* begin DATA SHOWN *

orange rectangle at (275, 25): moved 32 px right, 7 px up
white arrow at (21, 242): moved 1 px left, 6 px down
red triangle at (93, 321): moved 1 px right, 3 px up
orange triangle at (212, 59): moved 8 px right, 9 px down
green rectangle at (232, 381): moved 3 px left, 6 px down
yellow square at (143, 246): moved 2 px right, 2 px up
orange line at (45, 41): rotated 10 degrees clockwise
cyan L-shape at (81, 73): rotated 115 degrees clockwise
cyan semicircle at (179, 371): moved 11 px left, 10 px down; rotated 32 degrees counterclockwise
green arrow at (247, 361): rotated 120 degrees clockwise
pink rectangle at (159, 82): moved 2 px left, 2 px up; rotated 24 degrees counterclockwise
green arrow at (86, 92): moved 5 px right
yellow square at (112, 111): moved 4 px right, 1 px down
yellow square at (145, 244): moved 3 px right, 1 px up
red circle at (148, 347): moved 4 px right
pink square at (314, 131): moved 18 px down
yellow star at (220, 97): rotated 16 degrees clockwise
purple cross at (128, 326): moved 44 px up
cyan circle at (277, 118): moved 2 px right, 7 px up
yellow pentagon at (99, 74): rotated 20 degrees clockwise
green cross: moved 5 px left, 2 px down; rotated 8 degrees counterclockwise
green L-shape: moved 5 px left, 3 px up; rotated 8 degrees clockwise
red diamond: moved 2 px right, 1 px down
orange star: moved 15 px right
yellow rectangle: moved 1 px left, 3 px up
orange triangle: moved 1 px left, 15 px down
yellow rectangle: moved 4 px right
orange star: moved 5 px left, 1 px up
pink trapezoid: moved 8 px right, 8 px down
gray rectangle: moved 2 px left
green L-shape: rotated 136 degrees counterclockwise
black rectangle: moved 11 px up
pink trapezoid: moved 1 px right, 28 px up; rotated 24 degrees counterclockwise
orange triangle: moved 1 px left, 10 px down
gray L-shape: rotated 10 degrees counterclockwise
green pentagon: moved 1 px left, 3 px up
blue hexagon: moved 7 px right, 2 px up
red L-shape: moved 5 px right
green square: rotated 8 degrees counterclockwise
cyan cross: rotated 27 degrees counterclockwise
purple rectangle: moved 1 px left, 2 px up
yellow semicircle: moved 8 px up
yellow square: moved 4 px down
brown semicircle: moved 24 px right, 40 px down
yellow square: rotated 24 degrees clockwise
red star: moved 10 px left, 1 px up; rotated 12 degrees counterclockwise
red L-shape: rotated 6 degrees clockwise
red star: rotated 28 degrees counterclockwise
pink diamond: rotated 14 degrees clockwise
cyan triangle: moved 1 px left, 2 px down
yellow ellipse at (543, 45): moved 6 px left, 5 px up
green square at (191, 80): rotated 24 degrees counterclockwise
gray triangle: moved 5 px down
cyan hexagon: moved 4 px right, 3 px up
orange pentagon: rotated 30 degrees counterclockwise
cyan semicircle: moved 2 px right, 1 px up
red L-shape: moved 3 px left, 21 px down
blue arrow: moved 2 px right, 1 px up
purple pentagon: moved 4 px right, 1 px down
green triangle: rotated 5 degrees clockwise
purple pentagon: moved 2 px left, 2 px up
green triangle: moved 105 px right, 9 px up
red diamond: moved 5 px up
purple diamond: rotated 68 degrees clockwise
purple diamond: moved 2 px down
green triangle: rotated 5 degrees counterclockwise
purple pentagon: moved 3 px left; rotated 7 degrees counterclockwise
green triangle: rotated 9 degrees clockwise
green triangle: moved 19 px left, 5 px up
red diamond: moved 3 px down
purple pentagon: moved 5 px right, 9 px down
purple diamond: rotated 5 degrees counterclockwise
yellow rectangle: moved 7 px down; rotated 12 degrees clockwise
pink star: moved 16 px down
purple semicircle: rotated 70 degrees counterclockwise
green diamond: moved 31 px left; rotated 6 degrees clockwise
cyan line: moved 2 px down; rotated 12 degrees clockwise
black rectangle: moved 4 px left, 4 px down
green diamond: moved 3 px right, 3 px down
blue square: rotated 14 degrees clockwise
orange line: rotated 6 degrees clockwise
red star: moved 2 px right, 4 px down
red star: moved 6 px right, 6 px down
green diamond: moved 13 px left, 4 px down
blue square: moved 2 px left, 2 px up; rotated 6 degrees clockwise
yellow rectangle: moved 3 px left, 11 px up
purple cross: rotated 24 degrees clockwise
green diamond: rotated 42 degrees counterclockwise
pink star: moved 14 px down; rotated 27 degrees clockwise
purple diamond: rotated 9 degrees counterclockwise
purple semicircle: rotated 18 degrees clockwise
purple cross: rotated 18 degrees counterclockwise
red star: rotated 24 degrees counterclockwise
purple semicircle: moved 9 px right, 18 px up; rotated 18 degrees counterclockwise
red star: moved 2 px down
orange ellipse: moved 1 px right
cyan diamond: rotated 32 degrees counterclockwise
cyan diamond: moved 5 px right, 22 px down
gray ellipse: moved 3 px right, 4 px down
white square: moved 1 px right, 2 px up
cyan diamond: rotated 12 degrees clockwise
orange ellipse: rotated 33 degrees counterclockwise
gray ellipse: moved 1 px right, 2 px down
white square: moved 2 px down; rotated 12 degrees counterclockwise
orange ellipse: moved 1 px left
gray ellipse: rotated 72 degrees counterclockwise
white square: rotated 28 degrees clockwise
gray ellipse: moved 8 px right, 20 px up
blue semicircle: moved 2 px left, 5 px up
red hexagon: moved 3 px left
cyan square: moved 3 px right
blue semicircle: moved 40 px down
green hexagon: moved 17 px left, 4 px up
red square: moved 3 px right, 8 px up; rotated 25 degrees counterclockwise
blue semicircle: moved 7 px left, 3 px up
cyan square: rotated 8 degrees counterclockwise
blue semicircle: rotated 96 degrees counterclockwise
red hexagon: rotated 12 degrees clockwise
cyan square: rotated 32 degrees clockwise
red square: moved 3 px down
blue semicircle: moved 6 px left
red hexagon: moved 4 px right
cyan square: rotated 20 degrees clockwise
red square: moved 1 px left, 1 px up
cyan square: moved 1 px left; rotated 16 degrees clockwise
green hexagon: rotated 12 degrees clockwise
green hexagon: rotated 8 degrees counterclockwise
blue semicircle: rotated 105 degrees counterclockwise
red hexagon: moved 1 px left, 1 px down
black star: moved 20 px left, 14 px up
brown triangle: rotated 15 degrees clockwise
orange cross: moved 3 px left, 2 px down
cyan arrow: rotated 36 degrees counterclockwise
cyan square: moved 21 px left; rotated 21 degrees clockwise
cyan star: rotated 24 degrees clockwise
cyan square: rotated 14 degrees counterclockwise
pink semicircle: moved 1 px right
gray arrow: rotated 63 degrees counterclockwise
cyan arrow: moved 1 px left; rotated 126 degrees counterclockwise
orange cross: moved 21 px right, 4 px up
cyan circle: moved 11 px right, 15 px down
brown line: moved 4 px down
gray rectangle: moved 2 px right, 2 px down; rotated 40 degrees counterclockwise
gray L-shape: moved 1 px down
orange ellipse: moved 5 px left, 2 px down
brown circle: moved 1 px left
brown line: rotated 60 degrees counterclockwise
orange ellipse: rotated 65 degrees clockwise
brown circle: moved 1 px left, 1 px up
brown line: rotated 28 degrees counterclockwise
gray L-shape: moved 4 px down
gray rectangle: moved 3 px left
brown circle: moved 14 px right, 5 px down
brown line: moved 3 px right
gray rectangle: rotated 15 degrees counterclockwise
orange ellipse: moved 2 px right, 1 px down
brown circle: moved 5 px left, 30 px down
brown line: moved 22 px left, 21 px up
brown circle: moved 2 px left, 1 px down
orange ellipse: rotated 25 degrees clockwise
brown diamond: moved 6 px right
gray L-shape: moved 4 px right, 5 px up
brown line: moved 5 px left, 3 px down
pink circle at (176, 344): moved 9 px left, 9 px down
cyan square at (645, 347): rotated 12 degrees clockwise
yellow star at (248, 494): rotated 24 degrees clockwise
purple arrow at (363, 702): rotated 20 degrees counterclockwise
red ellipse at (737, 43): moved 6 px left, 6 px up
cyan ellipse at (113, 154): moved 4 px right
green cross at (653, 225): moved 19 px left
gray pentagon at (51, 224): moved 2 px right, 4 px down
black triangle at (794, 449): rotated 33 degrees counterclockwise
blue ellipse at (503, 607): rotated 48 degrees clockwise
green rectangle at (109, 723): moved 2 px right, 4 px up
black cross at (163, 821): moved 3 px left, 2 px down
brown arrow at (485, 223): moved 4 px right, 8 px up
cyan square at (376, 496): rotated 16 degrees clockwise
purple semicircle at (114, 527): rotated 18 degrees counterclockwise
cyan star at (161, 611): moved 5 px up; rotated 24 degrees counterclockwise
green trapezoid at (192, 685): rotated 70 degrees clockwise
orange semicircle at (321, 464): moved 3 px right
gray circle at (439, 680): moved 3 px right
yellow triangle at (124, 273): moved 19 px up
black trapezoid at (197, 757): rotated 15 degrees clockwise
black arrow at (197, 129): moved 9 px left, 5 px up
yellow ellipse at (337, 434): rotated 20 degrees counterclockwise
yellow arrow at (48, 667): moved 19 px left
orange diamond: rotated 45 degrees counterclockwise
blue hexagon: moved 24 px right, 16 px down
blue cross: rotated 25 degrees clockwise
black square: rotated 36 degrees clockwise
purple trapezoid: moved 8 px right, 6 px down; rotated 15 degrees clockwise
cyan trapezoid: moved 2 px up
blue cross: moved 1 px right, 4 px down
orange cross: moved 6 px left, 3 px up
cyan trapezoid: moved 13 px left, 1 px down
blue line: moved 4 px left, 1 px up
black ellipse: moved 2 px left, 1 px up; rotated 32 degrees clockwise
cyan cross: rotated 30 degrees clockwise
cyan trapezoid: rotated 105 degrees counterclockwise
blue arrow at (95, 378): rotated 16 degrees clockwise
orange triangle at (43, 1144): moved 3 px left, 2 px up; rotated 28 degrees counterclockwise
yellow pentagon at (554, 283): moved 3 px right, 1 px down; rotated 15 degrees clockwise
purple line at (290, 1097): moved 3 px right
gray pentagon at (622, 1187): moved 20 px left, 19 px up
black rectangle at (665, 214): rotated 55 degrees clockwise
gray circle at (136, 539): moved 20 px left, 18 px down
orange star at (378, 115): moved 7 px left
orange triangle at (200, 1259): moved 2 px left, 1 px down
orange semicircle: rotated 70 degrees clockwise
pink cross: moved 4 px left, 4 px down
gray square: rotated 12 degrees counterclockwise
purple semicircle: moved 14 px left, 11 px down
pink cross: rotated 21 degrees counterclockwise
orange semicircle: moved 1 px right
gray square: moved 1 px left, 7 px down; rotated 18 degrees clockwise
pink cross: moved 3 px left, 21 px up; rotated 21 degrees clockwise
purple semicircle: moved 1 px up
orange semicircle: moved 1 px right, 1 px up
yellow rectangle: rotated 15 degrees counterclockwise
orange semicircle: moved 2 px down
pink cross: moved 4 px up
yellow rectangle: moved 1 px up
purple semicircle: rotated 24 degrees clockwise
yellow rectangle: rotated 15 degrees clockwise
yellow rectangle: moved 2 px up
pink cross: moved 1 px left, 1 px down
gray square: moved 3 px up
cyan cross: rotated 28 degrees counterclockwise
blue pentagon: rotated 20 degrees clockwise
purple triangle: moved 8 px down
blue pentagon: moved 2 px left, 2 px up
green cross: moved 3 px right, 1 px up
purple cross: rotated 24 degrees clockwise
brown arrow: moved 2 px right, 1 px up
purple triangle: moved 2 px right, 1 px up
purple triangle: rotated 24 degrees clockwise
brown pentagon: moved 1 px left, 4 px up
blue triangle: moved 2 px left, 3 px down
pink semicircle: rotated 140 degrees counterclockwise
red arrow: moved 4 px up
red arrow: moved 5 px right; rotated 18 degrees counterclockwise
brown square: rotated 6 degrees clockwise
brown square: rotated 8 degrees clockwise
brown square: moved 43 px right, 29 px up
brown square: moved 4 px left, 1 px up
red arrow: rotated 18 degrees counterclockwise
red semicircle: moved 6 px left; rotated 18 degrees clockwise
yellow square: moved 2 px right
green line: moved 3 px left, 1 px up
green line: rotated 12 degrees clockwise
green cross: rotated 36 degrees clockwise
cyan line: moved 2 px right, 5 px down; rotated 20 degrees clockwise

* end DATA SHOWN *

PROBLEM DETAILS: Update the entries from the start of the entries up to and including the line with "green rectangle at (232, 381): moved", replacing "orange" with "amber" and keeping everything else the same.

TASK SOLUTION:
amber rectangle at (275, 25): moved 32 px right, 7 px up
white arrow at (21, 242): moved 1 px left, 6 px down
red triangle at (93, 321): moved 1 px right, 3 px up
amber triangle at (212, 59): moved 8 px right, 9 px down
green rectangle at (232, 381): moved 3 px left, 6 px down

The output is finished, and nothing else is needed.